Please return the lines below verbatim, beginning at the one that has "black flashlight [67,335,104,413]" and stopping after the one that has "yellow lemon [536,355,575,403]", and add no other lines.

━━ Study material ━━

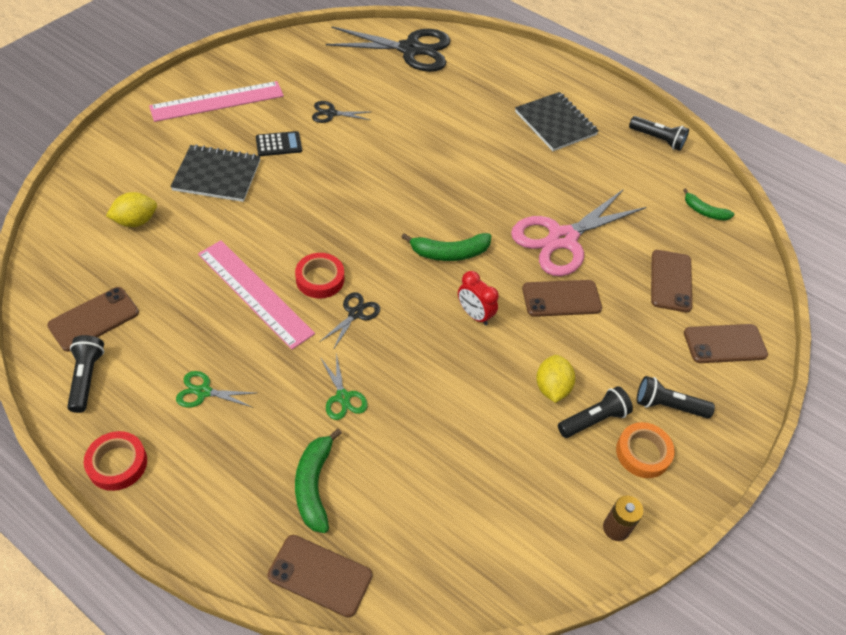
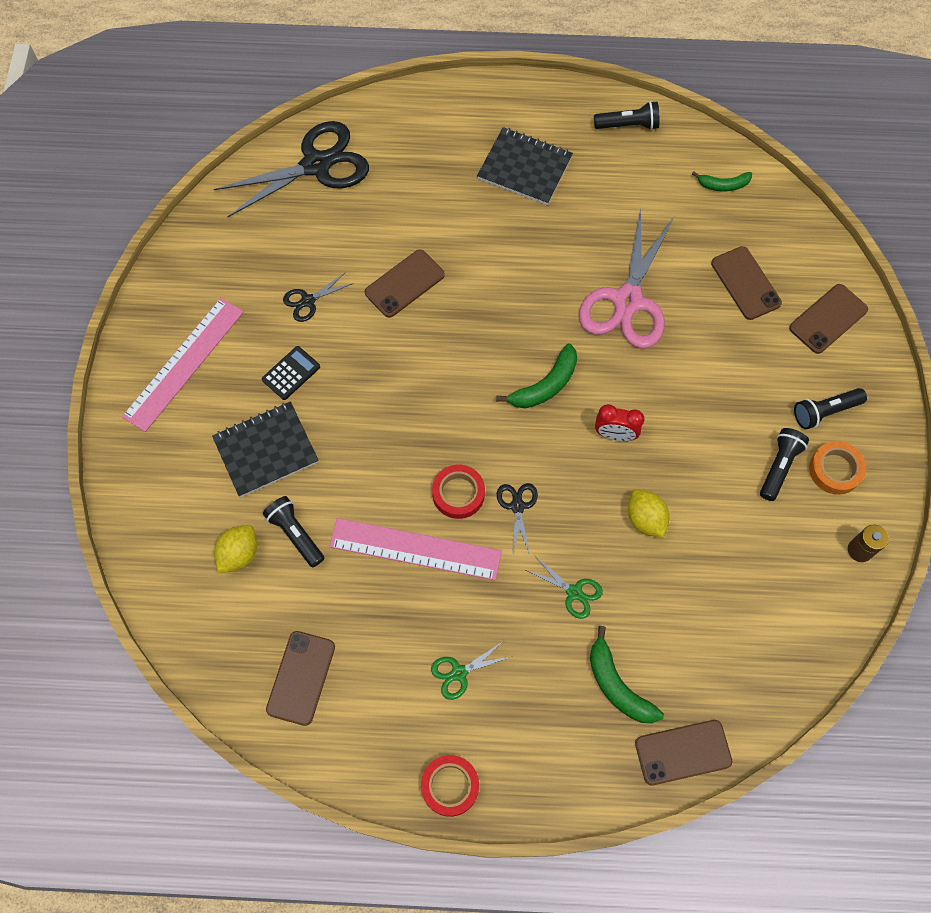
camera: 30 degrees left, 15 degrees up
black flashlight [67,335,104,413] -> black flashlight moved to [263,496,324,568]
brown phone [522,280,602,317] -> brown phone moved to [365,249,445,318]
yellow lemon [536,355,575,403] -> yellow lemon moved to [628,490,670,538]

━━━
━━ Study material ━━

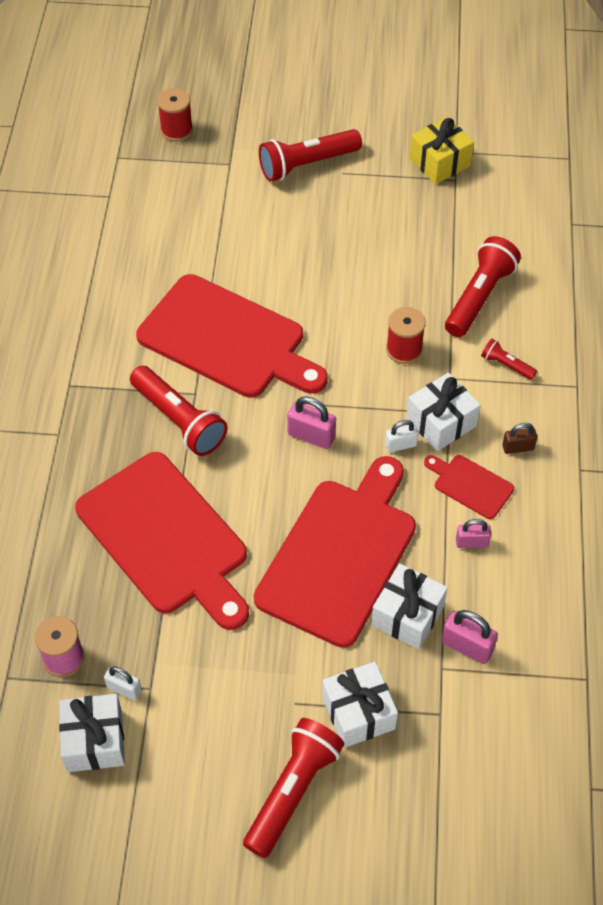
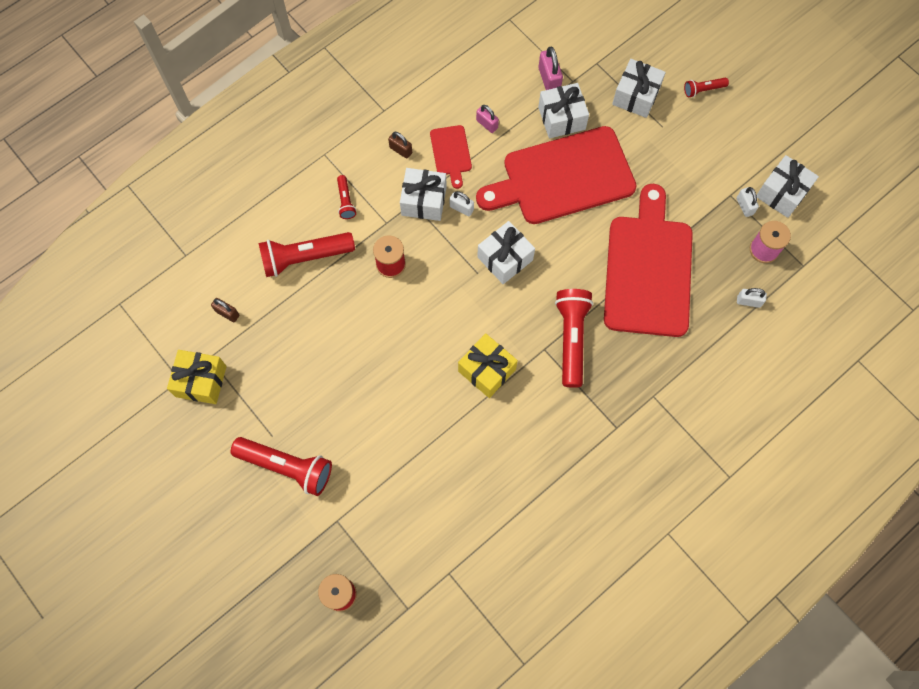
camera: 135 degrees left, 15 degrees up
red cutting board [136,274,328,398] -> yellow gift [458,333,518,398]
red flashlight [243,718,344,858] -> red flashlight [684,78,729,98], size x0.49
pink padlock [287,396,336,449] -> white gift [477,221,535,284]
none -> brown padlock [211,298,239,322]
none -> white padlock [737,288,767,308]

━━━
━━ Study material ━━

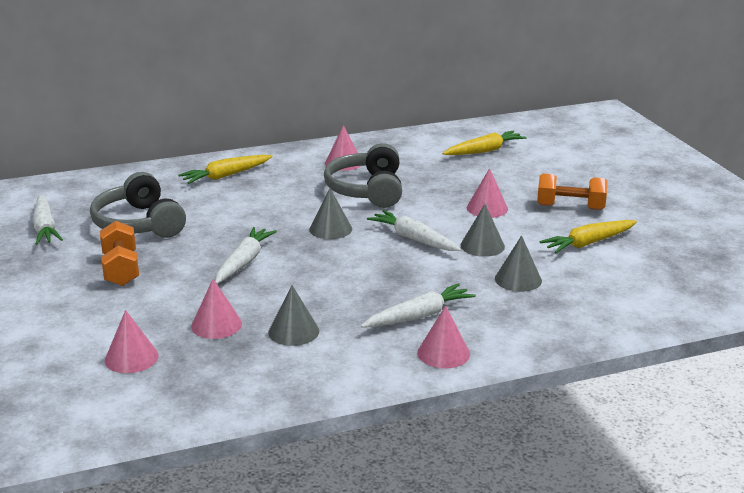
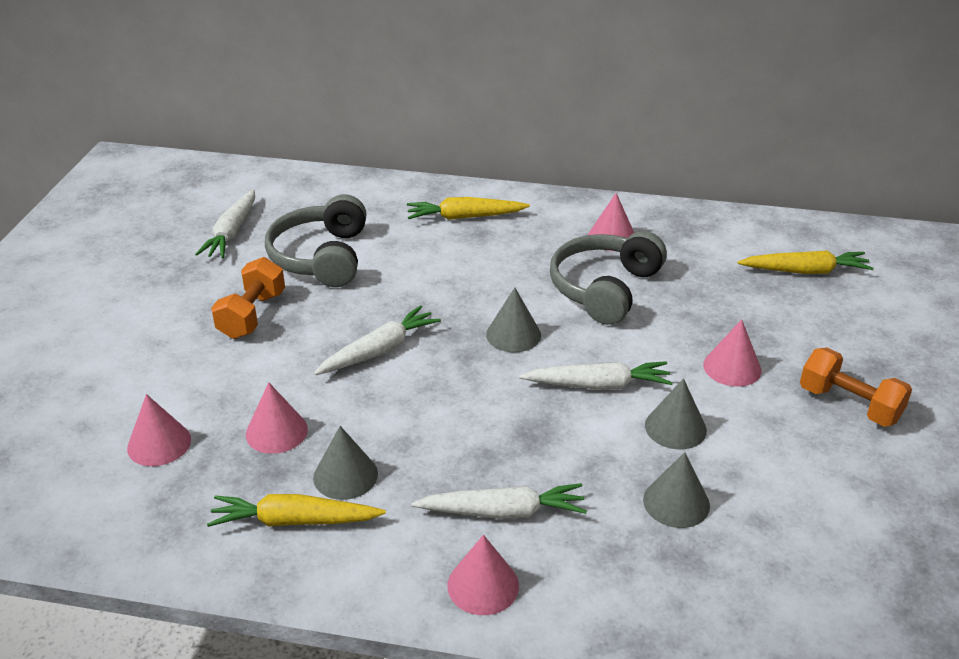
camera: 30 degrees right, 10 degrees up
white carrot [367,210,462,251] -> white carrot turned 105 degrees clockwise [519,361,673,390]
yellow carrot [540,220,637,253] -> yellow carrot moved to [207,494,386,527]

━━━

## Finished exercise:
black flashlight [67,335,104,413] -> black flashlight moved to [263,496,324,568]
brown phone [522,280,602,317] -> brown phone moved to [365,249,445,318]
yellow lemon [536,355,575,403] -> yellow lemon moved to [628,490,670,538]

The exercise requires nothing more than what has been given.